**TASK DIRECTIONS:**
Each line from the one with "SCALE pin DT: 6 -> A3" through the final line of the entries below must be printed exactly, and the pictures must not be.

------------------------------------------------------------

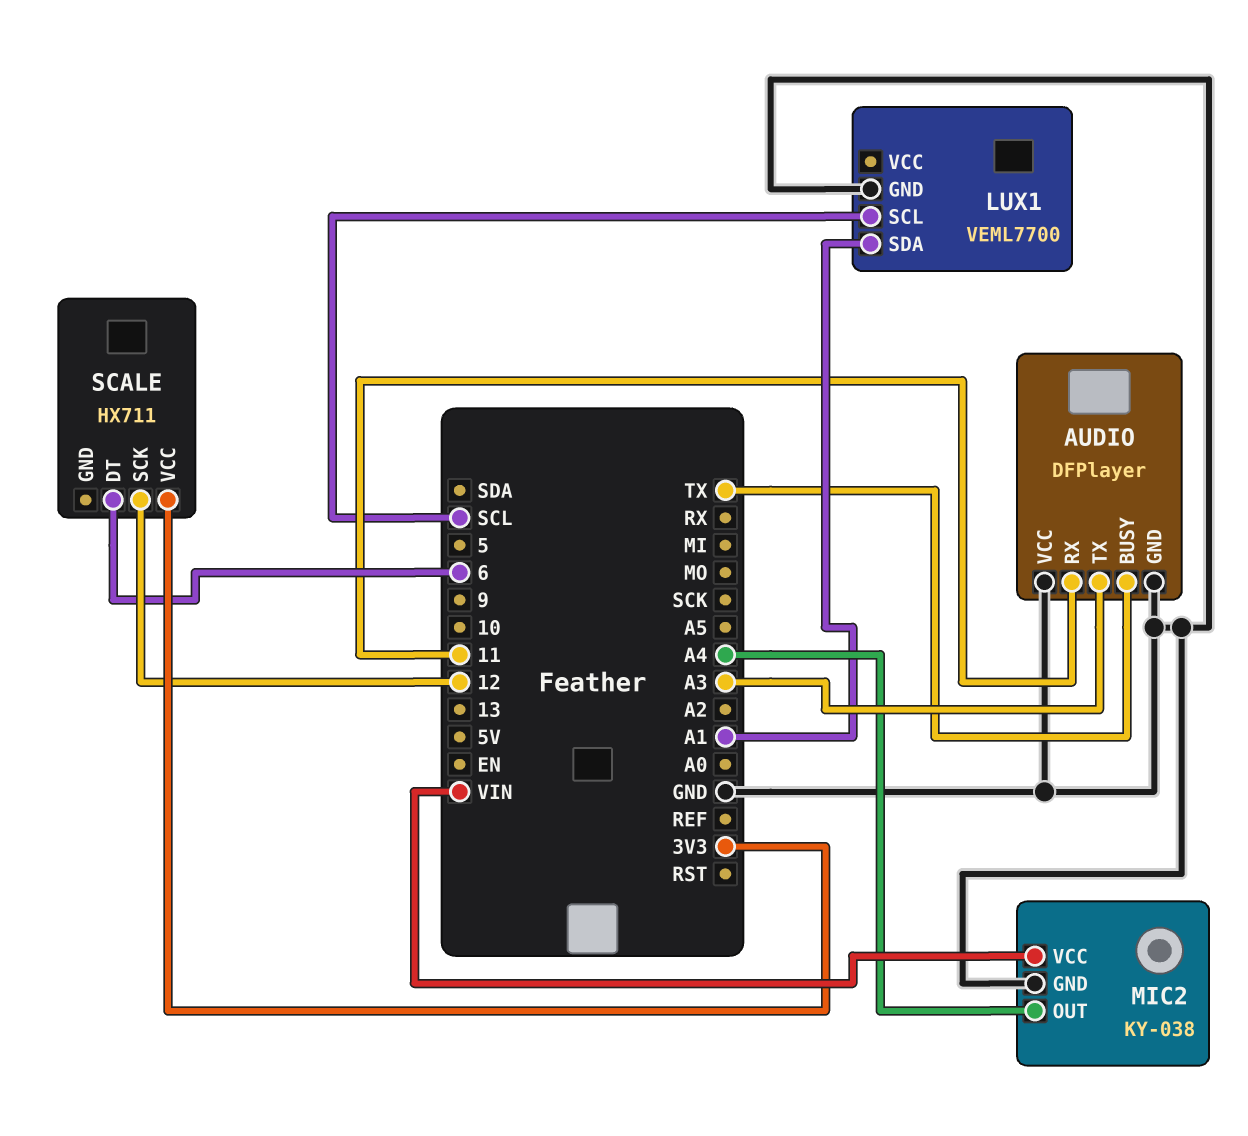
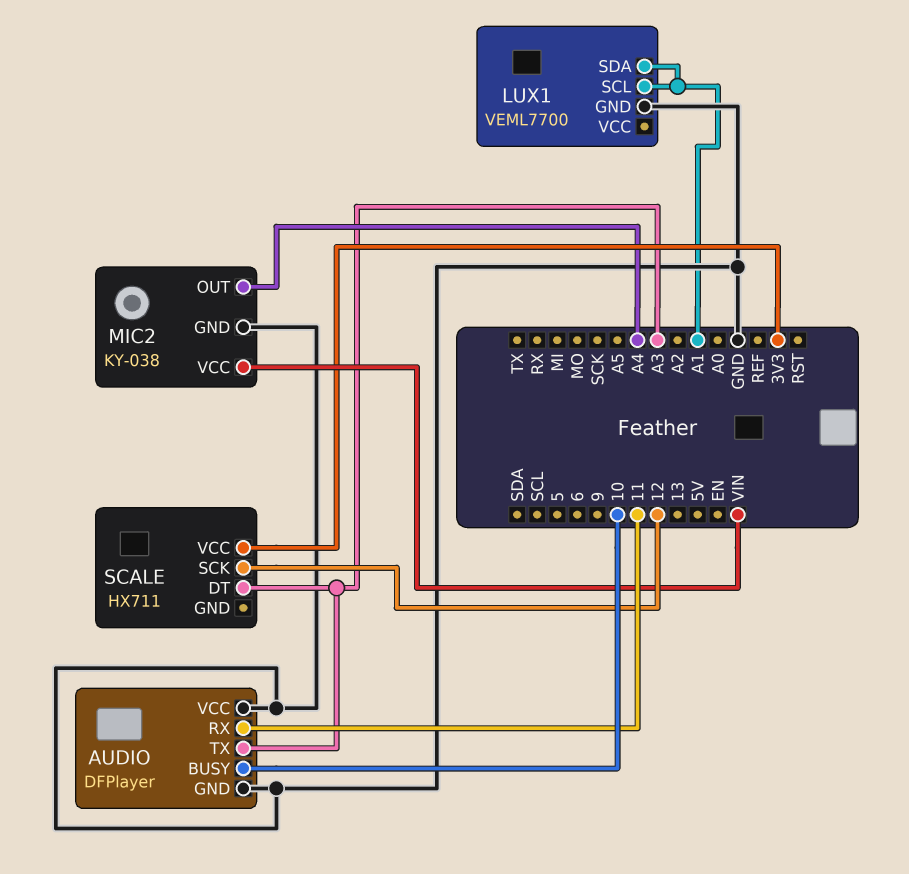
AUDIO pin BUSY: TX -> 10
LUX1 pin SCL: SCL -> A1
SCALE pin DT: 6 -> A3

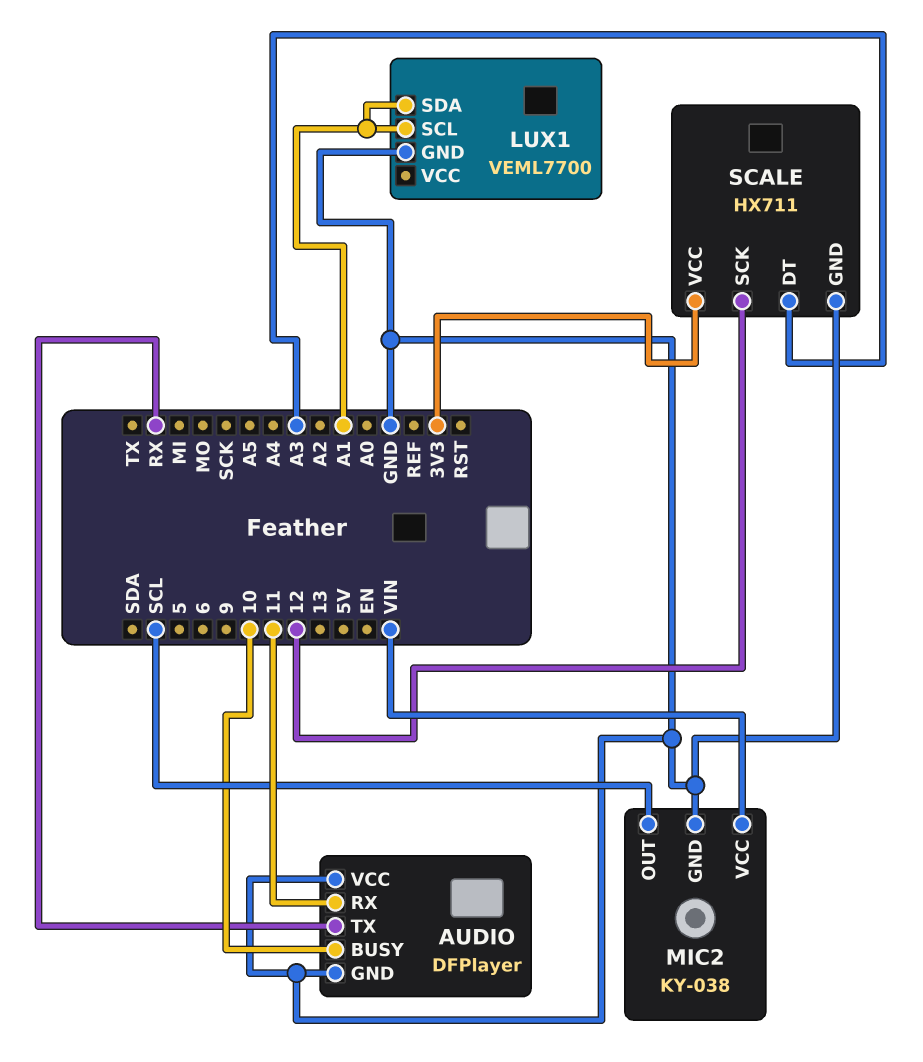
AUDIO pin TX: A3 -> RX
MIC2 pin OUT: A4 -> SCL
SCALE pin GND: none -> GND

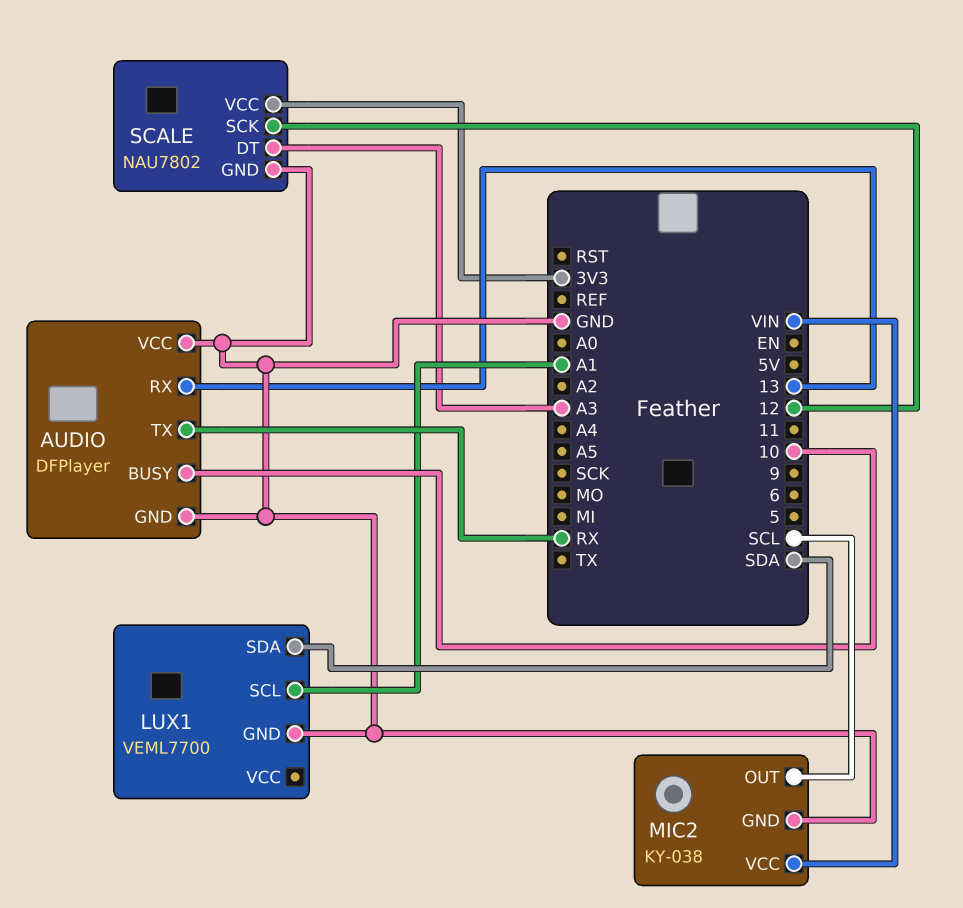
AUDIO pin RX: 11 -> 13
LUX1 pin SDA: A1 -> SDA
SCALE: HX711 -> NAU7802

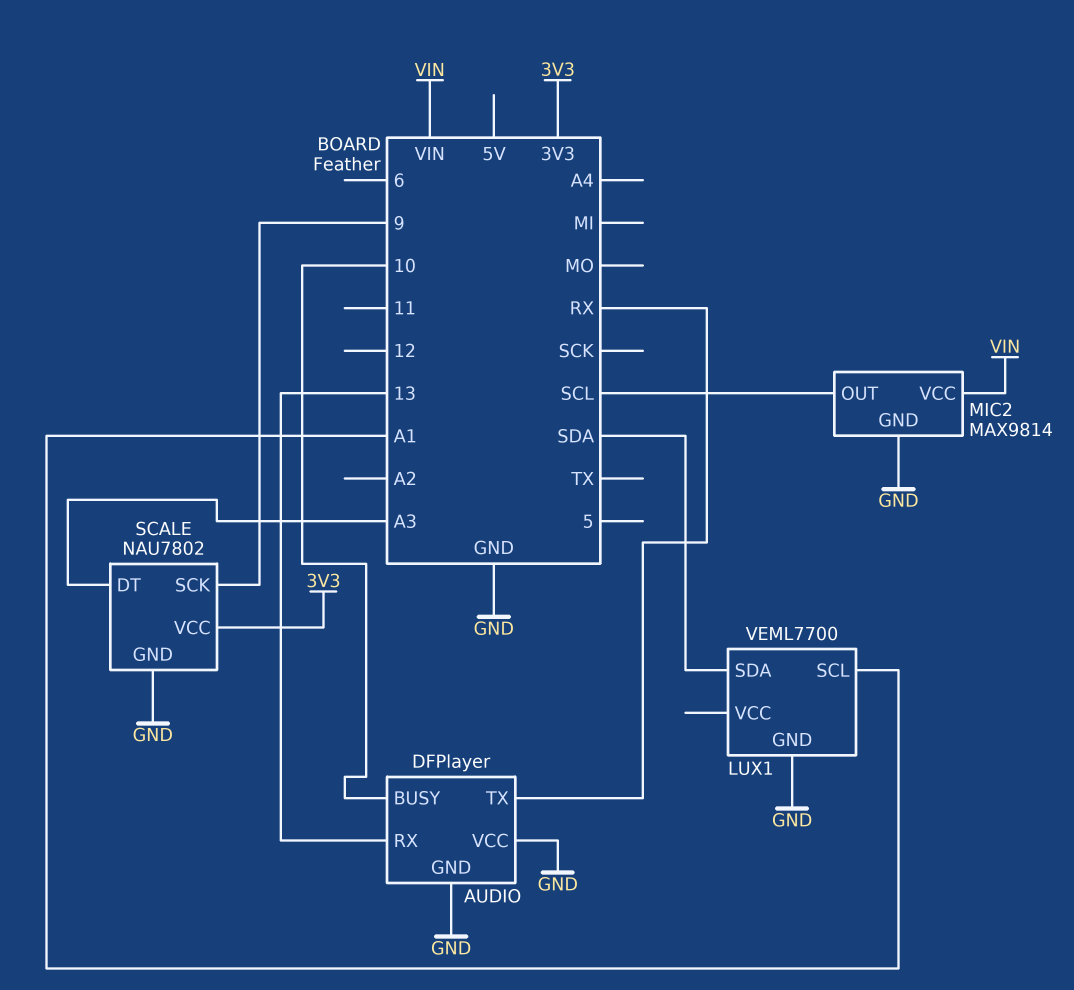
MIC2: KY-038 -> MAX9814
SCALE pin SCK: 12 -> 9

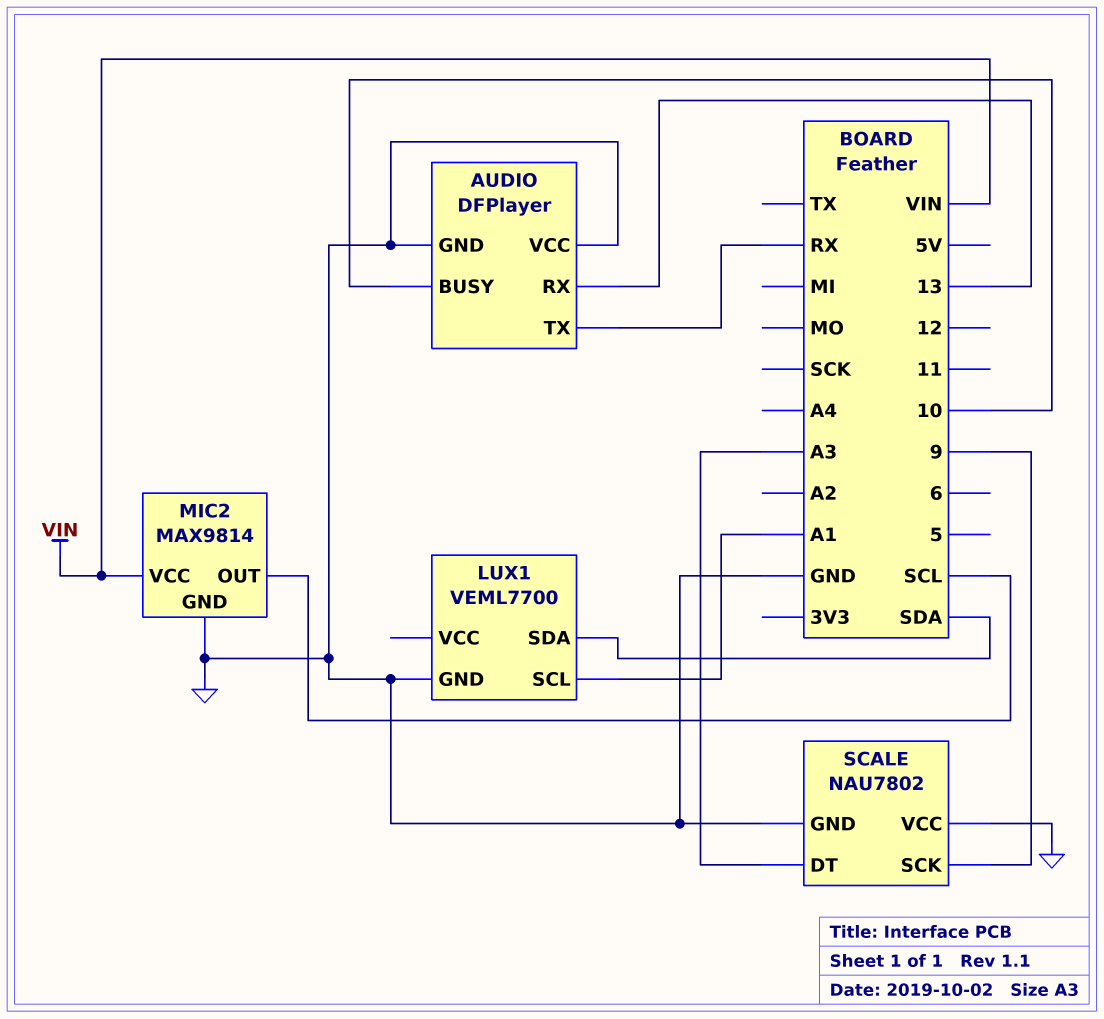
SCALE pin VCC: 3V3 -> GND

------------------------------------------------------------

**RESPONSE BOX:**
SCALE pin DT: 6 -> A3

AUDIO pin TX: A3 -> RX
MIC2 pin OUT: A4 -> SCL
SCALE pin GND: none -> GND

AUDIO pin RX: 11 -> 13
LUX1 pin SDA: A1 -> SDA
SCALE: HX711 -> NAU7802

MIC2: KY-038 -> MAX9814
SCALE pin SCK: 12 -> 9

SCALE pin VCC: 3V3 -> GND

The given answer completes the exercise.